| TRY IT |
Take each line of the listing that has the string "left" and report it.

| PROVIDED RECORDS |

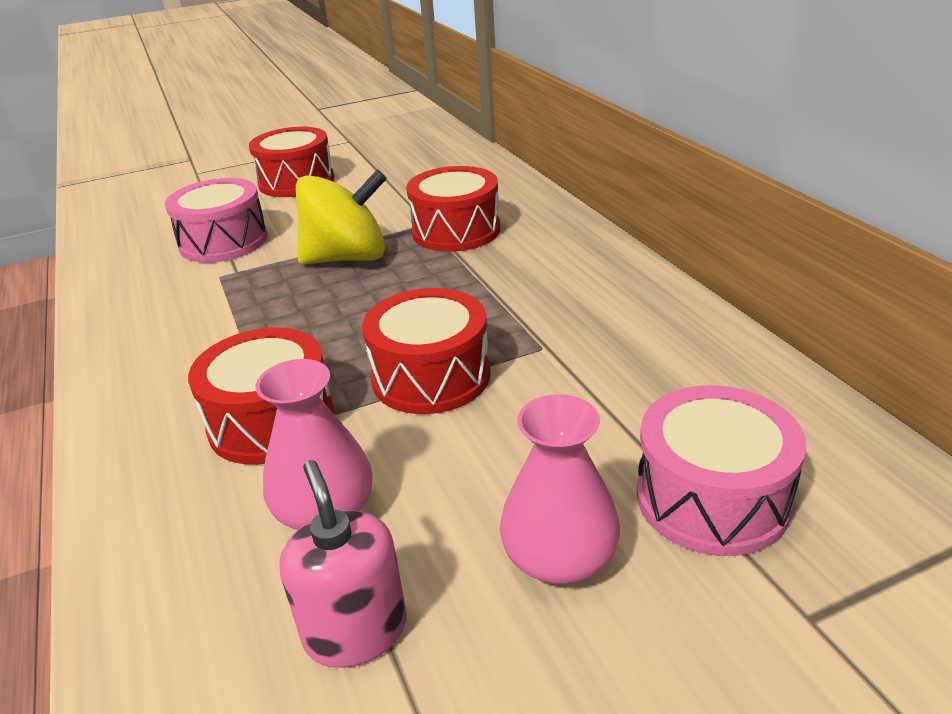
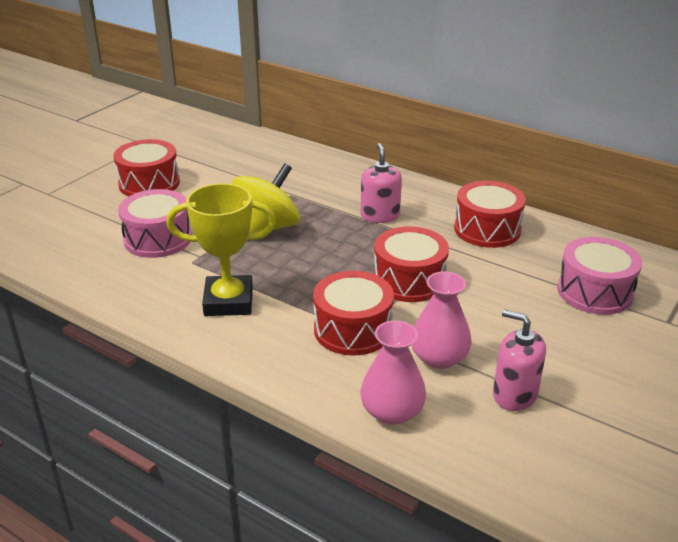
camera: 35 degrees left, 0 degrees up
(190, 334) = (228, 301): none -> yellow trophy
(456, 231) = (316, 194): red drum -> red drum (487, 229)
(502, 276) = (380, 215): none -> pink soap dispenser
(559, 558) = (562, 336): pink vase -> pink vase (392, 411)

* * *

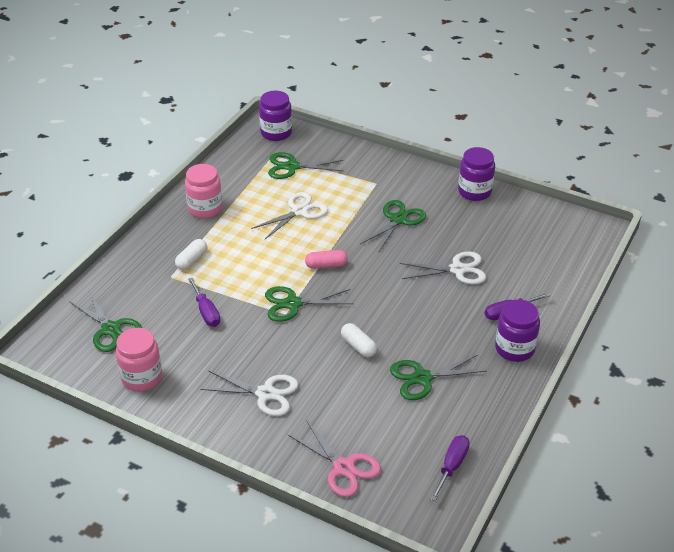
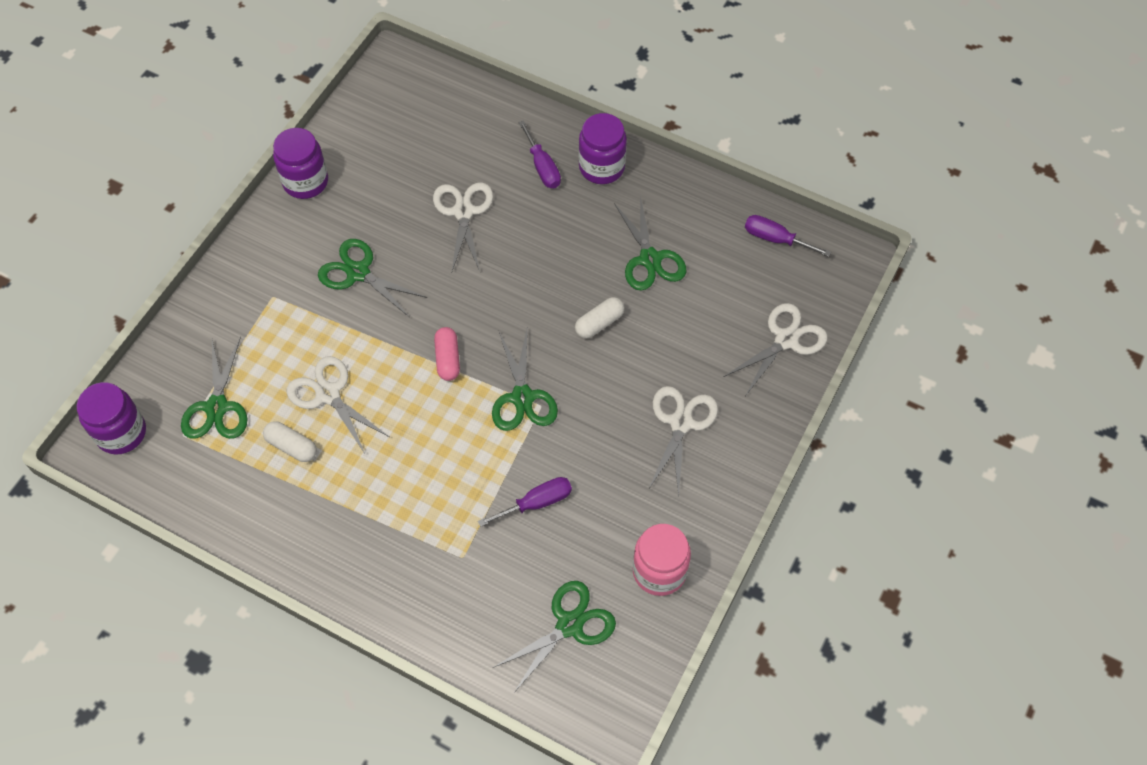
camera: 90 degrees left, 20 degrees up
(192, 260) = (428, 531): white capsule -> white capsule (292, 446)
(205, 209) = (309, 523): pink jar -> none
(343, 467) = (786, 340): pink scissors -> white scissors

| THE COMPLETED TASK |
camera: 35 degrees left, 0 degrees up
camera: 90 degrees left, 20 degrees up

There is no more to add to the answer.